Before-and-after object lists:
———

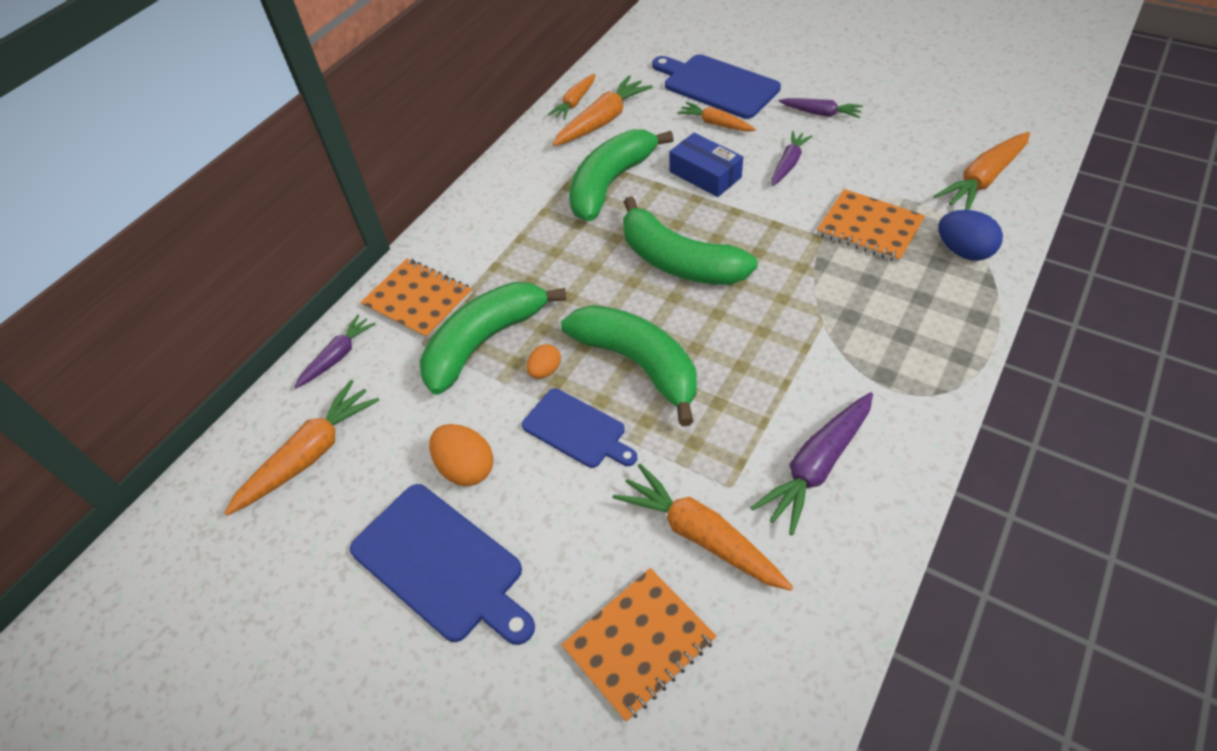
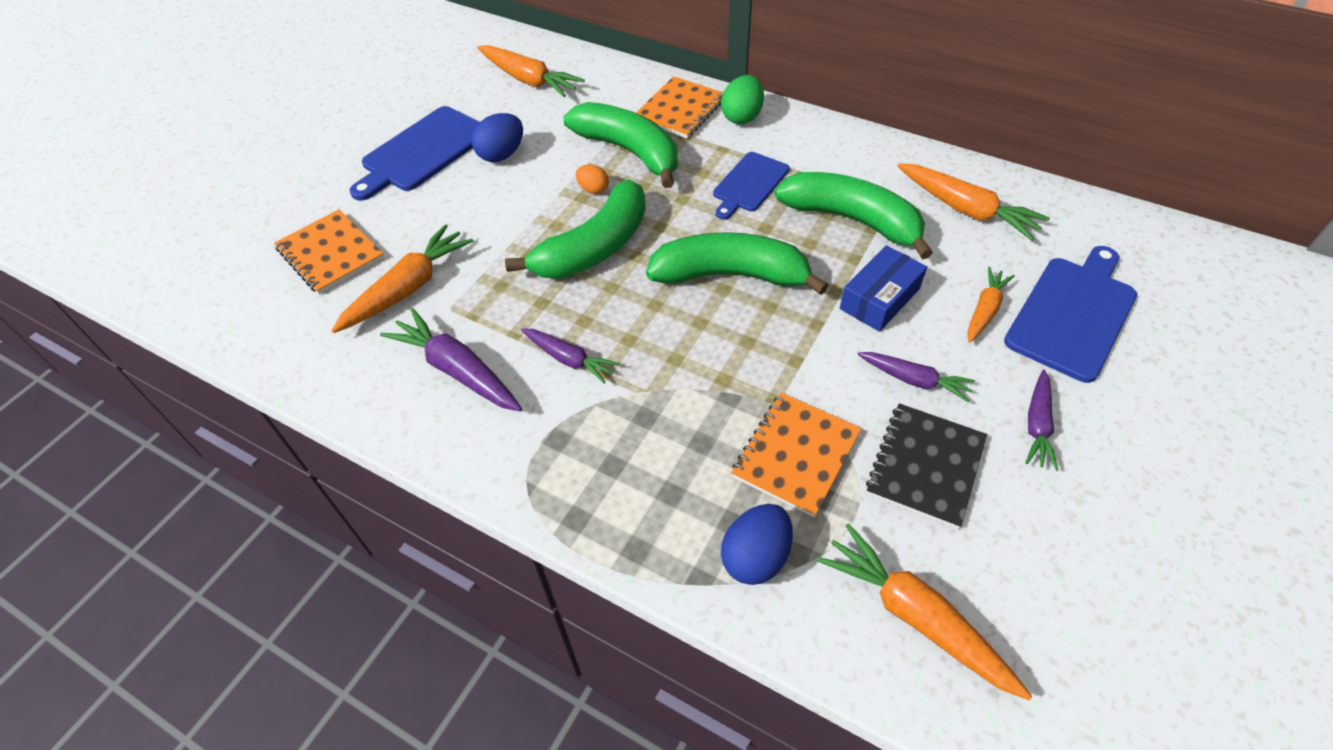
camera: 85 degrees right, 0 degrees up
(338, 356) = (620, 78): purple carrot -> purple carrot (569, 359)
(444, 251) = (742, 117): none -> green egg
(466, 468) = (502, 155): orange egg -> blue egg
(575, 102) = (996, 185): orange carrot -> none
(577, 430) = (527, 212): blue cutting board -> blue cutting board (749, 184)
(678, 261) = (730, 275): green banana -> green banana turned 60 degrees clockwise
(865, 165) = (925, 466): none -> black notebook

———

* _WORK ITEM_:
Starting from the first line of the entries above, print each line exactly until the line containing "(575, 102) = (996, 185): orange" has been printed, and skip the pictures.

* _EXERCISE SOLUTION_:
camera: 85 degrees right, 0 degrees up
(338, 356) = (620, 78): purple carrot -> purple carrot (569, 359)
(444, 251) = (742, 117): none -> green egg
(466, 468) = (502, 155): orange egg -> blue egg
(575, 102) = (996, 185): orange carrot -> none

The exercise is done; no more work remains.